### Written task
The answer must be the full listing, word for word, with no pictures in it.

### Task data
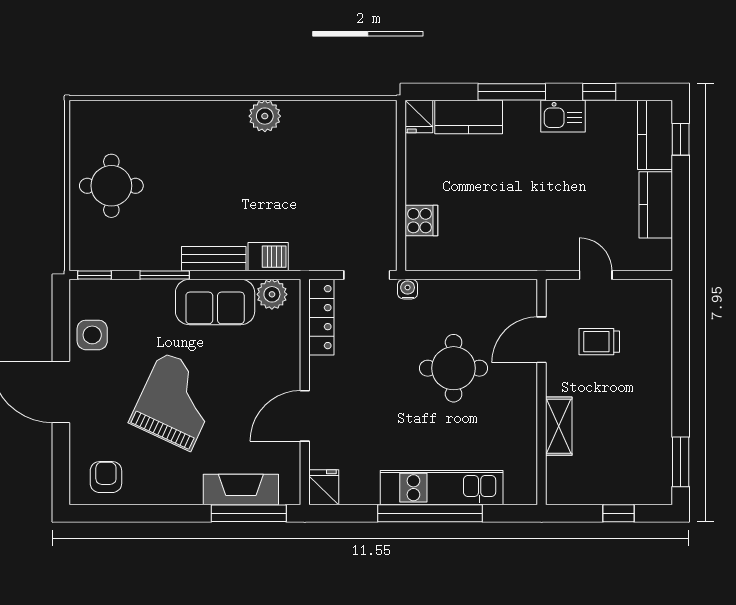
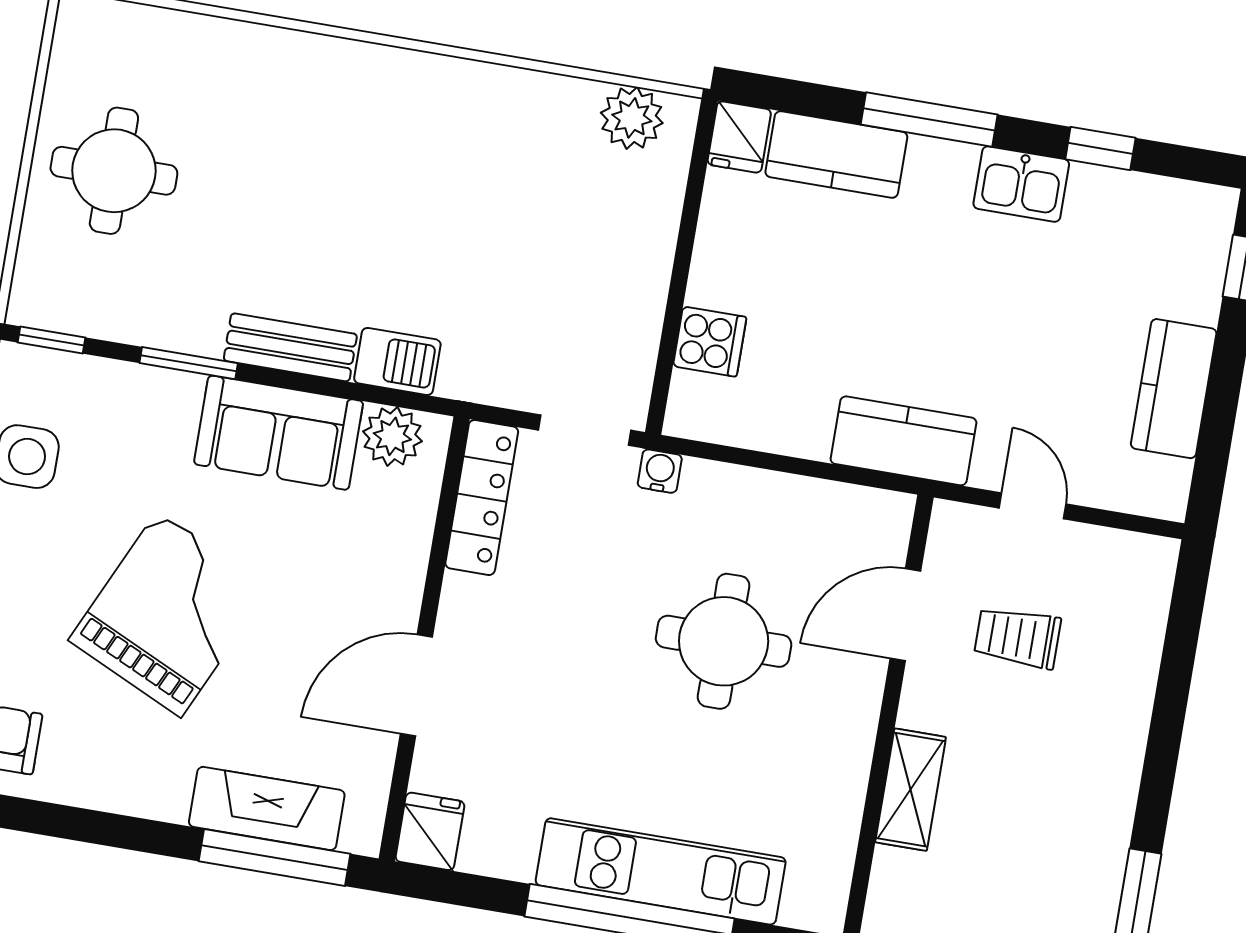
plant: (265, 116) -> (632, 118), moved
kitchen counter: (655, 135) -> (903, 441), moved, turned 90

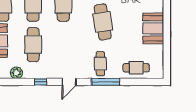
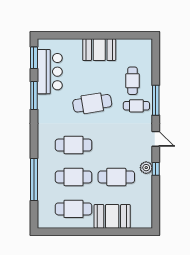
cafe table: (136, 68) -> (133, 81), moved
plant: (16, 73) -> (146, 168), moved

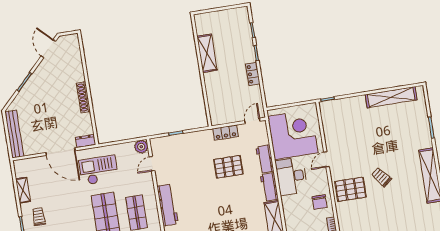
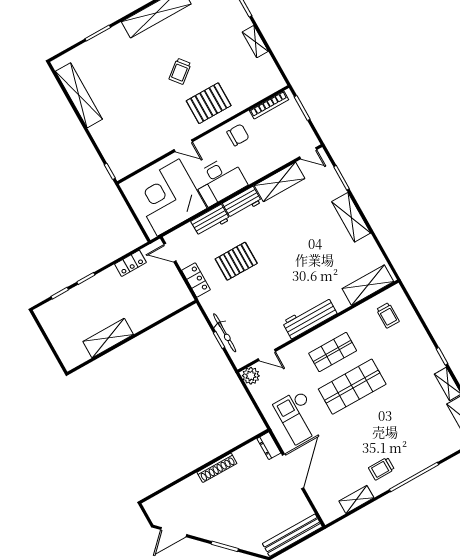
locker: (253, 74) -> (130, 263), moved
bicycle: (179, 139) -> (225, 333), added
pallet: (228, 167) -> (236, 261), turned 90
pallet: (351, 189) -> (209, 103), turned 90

### Response below
plant: (265, 116) -> (632, 118), moved
kitchen counter: (655, 135) -> (903, 441), moved, turned 90

cafe table: (136, 68) -> (133, 81), moved
plant: (16, 73) -> (146, 168), moved

locker: (253, 74) -> (130, 263), moved
bicycle: (179, 139) -> (225, 333), added
pallet: (228, 167) -> (236, 261), turned 90
pallet: (351, 189) -> (209, 103), turned 90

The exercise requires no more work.